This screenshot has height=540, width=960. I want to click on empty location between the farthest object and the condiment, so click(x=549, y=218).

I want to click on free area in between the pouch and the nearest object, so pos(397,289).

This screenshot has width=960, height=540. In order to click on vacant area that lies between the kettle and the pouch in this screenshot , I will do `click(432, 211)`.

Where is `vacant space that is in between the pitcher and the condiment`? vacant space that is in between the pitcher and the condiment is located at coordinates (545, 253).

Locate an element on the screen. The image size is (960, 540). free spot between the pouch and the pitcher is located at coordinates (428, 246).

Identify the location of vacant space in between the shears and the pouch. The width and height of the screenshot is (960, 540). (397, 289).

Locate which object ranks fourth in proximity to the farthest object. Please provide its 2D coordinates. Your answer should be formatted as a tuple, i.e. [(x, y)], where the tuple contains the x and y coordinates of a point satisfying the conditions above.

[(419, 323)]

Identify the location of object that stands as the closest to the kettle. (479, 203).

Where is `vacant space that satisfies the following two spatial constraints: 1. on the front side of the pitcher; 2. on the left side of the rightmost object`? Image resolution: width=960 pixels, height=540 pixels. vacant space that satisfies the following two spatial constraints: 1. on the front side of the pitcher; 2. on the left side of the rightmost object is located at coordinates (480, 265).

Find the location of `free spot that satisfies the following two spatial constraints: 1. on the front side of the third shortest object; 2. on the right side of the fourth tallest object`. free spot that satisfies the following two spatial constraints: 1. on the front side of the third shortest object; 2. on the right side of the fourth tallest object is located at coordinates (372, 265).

## Task instructions:
Reproduce the material above with every instance of "pouch" swapped for "bag", keeping everything else identical.

## Result for this exercise:
This screenshot has height=540, width=960. I want to click on empty location between the farthest object and the condiment, so click(x=549, y=218).

I want to click on free area in between the bag and the nearest object, so pos(397,289).

This screenshot has width=960, height=540. In order to click on vacant area that lies between the kettle and the bag in this screenshot , I will do `click(432, 211)`.

Where is `vacant space that is in between the pitcher and the condiment`? vacant space that is in between the pitcher and the condiment is located at coordinates (545, 253).

Locate an element on the screen. The image size is (960, 540). free spot between the bag and the pitcher is located at coordinates (428, 246).

Identify the location of vacant space in between the shears and the bag. The width and height of the screenshot is (960, 540). (397, 289).

Locate which object ranks fourth in proximity to the farthest object. Please provide its 2D coordinates. Your answer should be formatted as a tuple, i.e. [(x, y)], where the tuple contains the x and y coordinates of a point satisfying the conditions above.

[(419, 323)]

Identify the location of object that stands as the closest to the kettle. (479, 203).

Where is `vacant space that satisfies the following two spatial constraints: 1. on the front side of the pitcher; 2. on the left side of the rightmost object`? Image resolution: width=960 pixels, height=540 pixels. vacant space that satisfies the following two spatial constraints: 1. on the front side of the pitcher; 2. on the left side of the rightmost object is located at coordinates (480, 265).

Find the location of `free spot that satisfies the following two spatial constraints: 1. on the front side of the third shortest object; 2. on the right side of the fourth tallest object`. free spot that satisfies the following two spatial constraints: 1. on the front side of the third shortest object; 2. on the right side of the fourth tallest object is located at coordinates (372, 265).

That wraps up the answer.